▸ YOUR ASSIGNMENT
In the data below, one line contains "(210, 226) = (406, 349): pink" and a later one contains "camera: 65 degrees left, 0 degrees up". Print both, with every line between them, exactly and alone.
=== Begin Enclosure ===
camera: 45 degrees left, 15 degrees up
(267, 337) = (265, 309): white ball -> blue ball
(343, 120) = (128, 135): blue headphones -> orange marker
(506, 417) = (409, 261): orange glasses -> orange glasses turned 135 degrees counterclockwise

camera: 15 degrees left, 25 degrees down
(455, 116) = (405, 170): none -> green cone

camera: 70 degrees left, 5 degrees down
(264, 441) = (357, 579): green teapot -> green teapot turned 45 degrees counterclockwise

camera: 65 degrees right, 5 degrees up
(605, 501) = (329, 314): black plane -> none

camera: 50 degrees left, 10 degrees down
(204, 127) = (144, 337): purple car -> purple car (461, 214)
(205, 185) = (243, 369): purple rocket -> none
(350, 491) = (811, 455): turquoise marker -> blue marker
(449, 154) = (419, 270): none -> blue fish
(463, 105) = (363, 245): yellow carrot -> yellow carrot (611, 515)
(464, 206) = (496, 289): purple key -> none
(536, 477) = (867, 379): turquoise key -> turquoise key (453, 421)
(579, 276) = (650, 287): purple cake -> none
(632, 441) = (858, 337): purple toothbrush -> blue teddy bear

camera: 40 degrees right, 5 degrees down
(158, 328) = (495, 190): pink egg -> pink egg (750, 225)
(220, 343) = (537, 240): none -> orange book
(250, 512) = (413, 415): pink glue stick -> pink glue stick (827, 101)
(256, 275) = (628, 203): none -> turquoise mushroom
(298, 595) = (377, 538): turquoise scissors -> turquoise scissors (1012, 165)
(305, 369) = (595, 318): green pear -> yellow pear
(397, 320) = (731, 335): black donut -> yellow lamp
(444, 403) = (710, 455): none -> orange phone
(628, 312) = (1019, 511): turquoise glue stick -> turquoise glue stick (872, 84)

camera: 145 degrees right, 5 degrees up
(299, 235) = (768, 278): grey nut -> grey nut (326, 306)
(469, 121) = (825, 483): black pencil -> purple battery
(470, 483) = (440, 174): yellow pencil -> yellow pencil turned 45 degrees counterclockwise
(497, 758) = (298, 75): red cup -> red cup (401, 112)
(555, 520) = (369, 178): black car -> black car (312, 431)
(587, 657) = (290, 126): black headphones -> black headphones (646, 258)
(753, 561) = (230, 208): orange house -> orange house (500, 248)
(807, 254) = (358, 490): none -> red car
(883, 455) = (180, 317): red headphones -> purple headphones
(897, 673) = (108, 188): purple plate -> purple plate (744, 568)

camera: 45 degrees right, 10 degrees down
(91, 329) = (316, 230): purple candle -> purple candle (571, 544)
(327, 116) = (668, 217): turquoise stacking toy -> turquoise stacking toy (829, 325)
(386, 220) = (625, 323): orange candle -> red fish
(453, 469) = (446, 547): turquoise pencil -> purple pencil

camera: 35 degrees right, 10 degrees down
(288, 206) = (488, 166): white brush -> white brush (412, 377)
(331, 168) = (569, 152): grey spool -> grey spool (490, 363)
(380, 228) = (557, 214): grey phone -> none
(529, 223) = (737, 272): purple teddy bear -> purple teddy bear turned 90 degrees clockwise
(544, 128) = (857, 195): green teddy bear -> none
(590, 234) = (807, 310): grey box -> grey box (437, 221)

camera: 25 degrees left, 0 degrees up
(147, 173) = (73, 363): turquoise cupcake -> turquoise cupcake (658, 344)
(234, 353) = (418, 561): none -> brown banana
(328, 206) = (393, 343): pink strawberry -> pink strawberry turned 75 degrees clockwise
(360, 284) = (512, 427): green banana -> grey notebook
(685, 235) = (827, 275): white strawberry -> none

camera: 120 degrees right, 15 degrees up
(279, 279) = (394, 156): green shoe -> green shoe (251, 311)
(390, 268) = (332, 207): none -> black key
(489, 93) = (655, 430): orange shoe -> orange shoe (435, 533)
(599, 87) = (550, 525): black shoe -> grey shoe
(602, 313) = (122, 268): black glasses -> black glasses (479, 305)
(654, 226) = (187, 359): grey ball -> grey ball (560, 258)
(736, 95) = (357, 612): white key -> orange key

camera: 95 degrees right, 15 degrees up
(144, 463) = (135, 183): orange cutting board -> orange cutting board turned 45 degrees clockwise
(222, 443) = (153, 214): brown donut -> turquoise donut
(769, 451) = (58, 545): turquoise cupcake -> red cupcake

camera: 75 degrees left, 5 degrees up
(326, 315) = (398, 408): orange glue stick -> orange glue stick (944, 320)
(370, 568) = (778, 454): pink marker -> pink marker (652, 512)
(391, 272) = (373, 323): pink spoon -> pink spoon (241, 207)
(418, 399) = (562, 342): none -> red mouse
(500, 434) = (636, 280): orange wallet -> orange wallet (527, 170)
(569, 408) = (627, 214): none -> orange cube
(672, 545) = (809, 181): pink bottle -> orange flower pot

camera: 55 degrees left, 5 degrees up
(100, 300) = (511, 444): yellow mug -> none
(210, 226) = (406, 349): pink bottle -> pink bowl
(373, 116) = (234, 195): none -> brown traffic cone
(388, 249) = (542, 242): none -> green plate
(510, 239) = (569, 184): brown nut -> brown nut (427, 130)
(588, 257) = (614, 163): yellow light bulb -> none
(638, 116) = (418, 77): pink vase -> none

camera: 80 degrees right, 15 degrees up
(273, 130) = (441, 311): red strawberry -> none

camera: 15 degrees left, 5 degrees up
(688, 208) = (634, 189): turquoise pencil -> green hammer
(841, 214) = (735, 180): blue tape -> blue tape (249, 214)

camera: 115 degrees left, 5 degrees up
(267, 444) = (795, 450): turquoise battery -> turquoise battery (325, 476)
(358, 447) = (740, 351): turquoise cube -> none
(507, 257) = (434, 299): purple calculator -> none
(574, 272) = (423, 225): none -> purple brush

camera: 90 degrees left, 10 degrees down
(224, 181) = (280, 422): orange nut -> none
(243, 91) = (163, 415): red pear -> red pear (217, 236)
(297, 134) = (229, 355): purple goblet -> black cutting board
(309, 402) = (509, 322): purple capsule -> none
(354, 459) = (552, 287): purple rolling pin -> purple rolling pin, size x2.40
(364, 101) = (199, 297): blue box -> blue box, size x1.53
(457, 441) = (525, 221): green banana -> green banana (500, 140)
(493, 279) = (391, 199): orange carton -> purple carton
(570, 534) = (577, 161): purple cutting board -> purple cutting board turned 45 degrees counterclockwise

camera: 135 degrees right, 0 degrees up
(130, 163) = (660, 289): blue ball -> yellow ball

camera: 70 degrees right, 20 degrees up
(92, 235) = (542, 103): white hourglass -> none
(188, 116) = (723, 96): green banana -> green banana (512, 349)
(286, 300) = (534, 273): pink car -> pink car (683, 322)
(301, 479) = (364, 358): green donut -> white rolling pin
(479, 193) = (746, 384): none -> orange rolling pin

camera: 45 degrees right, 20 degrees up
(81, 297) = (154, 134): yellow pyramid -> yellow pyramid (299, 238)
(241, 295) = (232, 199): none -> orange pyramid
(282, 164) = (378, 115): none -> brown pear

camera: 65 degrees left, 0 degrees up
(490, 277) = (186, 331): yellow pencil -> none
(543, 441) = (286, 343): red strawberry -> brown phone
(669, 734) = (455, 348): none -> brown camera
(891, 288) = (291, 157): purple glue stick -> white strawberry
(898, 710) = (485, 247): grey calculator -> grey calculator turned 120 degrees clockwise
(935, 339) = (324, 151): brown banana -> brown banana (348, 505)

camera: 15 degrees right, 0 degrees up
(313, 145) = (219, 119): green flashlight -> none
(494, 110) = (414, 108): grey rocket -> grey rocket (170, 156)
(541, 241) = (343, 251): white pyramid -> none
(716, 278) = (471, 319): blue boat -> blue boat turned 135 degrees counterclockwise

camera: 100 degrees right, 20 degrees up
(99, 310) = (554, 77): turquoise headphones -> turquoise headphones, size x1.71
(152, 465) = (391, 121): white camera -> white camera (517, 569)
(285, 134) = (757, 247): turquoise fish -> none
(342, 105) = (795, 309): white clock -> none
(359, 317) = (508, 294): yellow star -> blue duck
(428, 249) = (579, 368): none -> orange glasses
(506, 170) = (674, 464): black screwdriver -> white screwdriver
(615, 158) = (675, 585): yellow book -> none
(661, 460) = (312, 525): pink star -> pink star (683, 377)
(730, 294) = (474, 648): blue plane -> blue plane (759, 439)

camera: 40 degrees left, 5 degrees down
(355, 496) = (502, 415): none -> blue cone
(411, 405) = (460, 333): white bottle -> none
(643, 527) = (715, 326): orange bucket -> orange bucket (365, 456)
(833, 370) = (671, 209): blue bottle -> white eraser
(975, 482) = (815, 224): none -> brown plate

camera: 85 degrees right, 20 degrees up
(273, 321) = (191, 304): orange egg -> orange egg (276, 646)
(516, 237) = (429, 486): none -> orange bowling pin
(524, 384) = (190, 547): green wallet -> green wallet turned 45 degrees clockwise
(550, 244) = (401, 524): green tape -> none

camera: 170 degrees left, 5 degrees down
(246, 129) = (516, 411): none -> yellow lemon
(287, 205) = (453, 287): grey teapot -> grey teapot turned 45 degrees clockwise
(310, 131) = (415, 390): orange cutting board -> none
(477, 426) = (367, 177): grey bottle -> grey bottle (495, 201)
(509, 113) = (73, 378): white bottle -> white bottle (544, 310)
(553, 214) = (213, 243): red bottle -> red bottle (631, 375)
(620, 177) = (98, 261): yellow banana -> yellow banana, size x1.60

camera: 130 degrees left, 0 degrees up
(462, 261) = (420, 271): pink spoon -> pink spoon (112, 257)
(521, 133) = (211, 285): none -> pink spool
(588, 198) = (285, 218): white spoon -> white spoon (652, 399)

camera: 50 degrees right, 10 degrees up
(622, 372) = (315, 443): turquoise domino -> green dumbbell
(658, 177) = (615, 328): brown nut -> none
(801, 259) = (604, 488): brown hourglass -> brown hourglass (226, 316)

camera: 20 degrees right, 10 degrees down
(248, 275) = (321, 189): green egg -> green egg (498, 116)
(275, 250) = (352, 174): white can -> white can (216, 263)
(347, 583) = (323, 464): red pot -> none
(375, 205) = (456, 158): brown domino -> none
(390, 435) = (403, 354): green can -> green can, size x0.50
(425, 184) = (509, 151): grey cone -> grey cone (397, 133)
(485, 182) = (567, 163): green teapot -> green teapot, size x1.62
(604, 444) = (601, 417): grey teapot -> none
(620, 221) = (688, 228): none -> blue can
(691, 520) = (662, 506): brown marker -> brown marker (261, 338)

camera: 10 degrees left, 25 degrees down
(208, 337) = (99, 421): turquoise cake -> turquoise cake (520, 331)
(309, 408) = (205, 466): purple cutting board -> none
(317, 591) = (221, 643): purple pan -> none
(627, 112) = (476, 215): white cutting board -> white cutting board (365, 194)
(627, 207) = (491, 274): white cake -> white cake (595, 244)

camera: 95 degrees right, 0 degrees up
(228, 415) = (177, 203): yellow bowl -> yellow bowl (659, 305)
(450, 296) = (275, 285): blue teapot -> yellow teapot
=== End Enclosure ===
▸ SOLUTION TO THE EXERCISE
(210, 226) = (406, 349): pink bottle -> pink bowl
(373, 116) = (234, 195): none -> brown traffic cone
(388, 249) = (542, 242): none -> green plate
(510, 239) = (569, 184): brown nut -> brown nut (427, 130)
(588, 257) = (614, 163): yellow light bulb -> none
(638, 116) = (418, 77): pink vase -> none

camera: 80 degrees right, 15 degrees up
(273, 130) = (441, 311): red strawberry -> none

camera: 15 degrees left, 5 degrees up
(688, 208) = (634, 189): turquoise pencil -> green hammer
(841, 214) = (735, 180): blue tape -> blue tape (249, 214)

camera: 115 degrees left, 5 degrees up
(267, 444) = (795, 450): turquoise battery -> turquoise battery (325, 476)
(358, 447) = (740, 351): turquoise cube -> none
(507, 257) = (434, 299): purple calculator -> none
(574, 272) = (423, 225): none -> purple brush

camera: 90 degrees left, 10 degrees down
(224, 181) = (280, 422): orange nut -> none
(243, 91) = (163, 415): red pear -> red pear (217, 236)
(297, 134) = (229, 355): purple goblet -> black cutting board
(309, 402) = (509, 322): purple capsule -> none
(354, 459) = (552, 287): purple rolling pin -> purple rolling pin, size x2.40
(364, 101) = (199, 297): blue box -> blue box, size x1.53
(457, 441) = (525, 221): green banana -> green banana (500, 140)
(493, 279) = (391, 199): orange carton -> purple carton
(570, 534) = (577, 161): purple cutting board -> purple cutting board turned 45 degrees counterclockwise

camera: 135 degrees right, 0 degrees up
(130, 163) = (660, 289): blue ball -> yellow ball

camera: 70 degrees right, 20 degrees up
(92, 235) = (542, 103): white hourglass -> none
(188, 116) = (723, 96): green banana -> green banana (512, 349)
(286, 300) = (534, 273): pink car -> pink car (683, 322)
(301, 479) = (364, 358): green donut -> white rolling pin
(479, 193) = (746, 384): none -> orange rolling pin

camera: 45 degrees right, 20 degrees up
(81, 297) = (154, 134): yellow pyramid -> yellow pyramid (299, 238)
(241, 295) = (232, 199): none -> orange pyramid
(282, 164) = (378, 115): none -> brown pear

camera: 65 degrees left, 0 degrees up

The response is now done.